TRY IT
Please transcribe the listing below in full and word for word, without its pictures.

────────

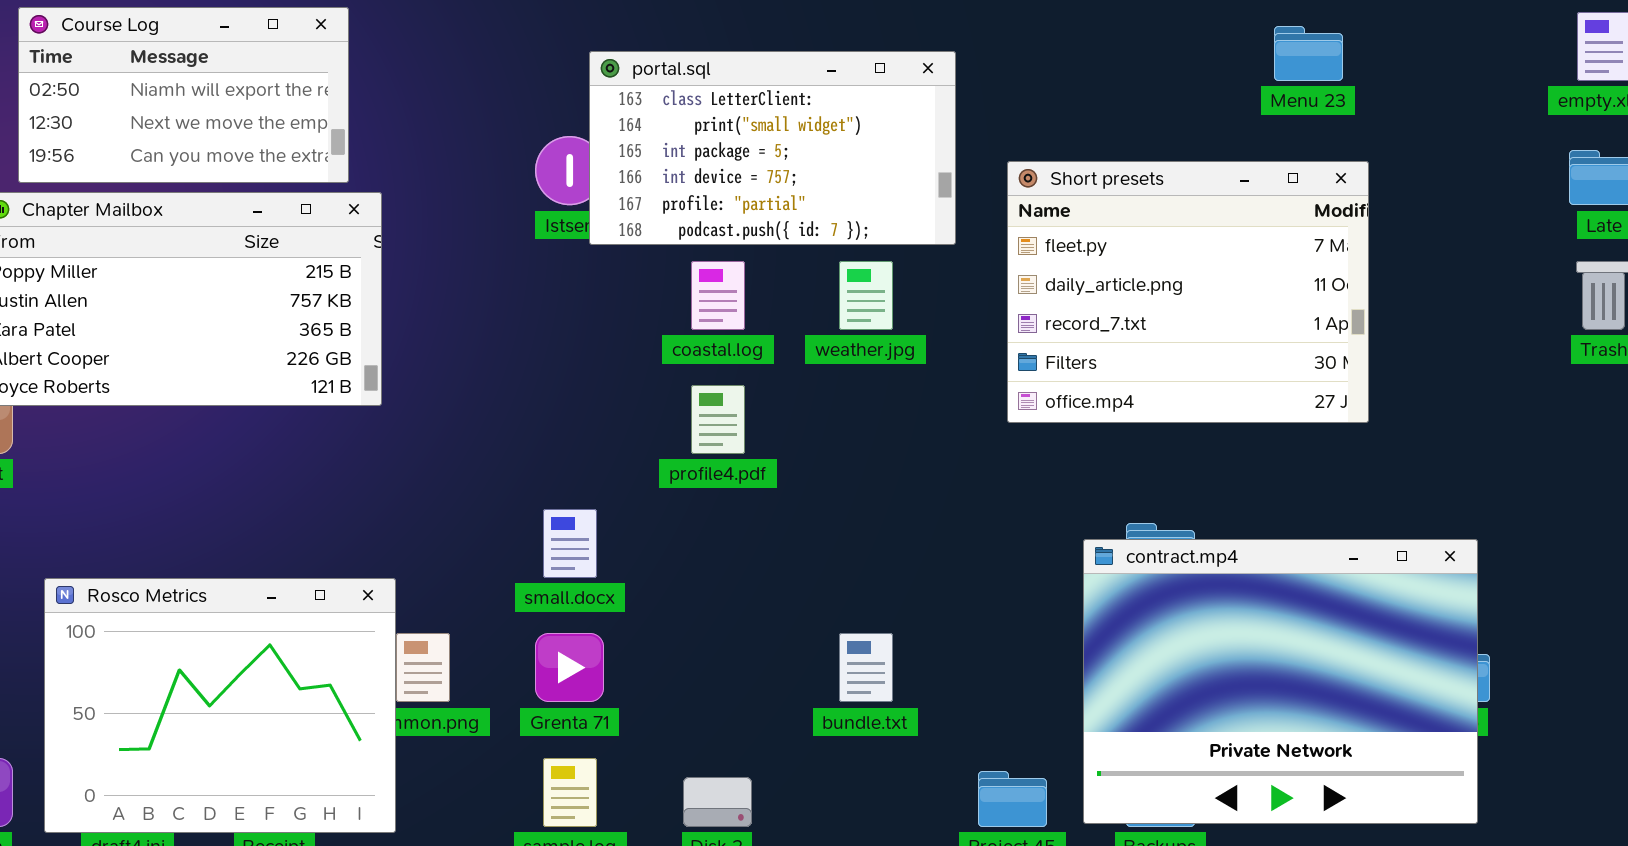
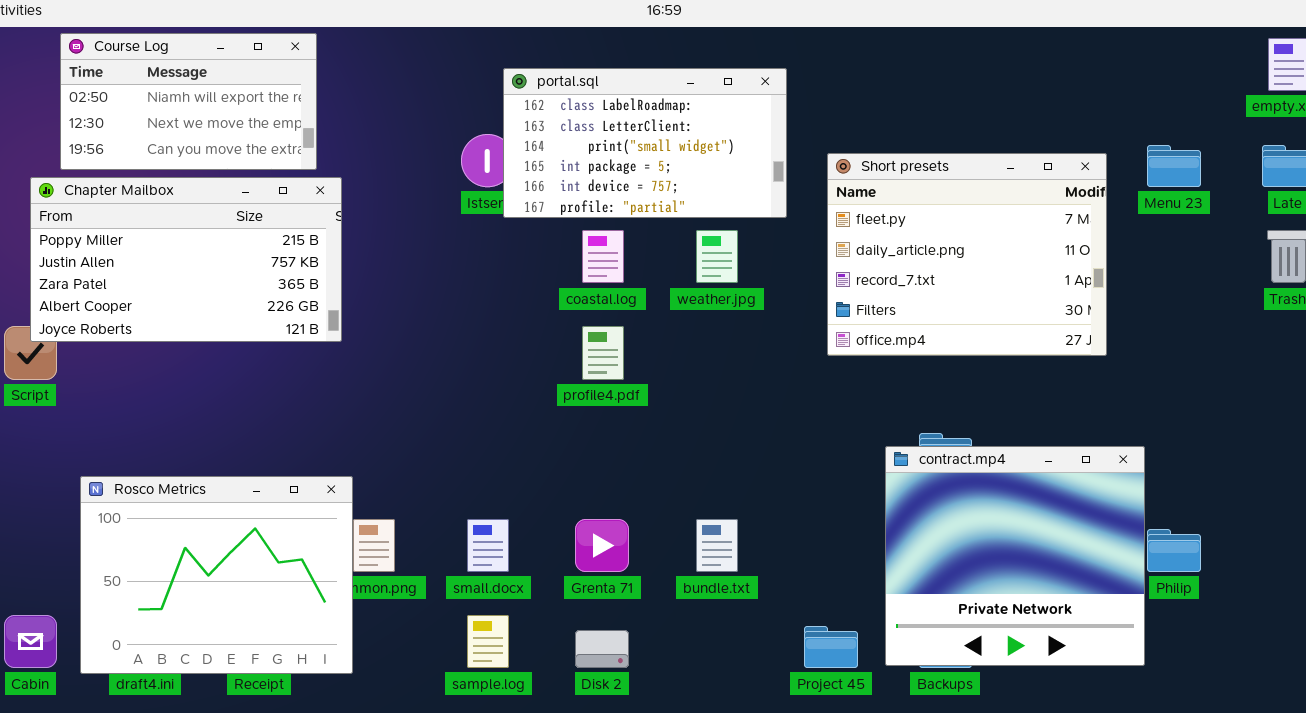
Menu 23: [1274,26,1343,81] -> [1147,145,1201,187], moved
portal.sql: [589,51,956,245] -> [503,68,787,218], scrolled up 1 row
small.docx: [543,509,597,578] -> [467,519,509,572], moved
contract.mp4: [1083,539,1478,824] -> [885,446,1145,666], resized
Grenta 71: [535,633,604,702] -> [575,519,629,572], moved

────────

WRITTEN RESPONSE
Menu 23: [1274,26,1343,81] -> [1147,145,1201,187], moved
portal.sql: [589,51,956,245] -> [503,68,787,218], scrolled up 1 row
small.docx: [543,509,597,578] -> [467,519,509,572], moved
contract.mp4: [1083,539,1478,824] -> [885,446,1145,666], resized
Grenta 71: [535,633,604,702] -> [575,519,629,572], moved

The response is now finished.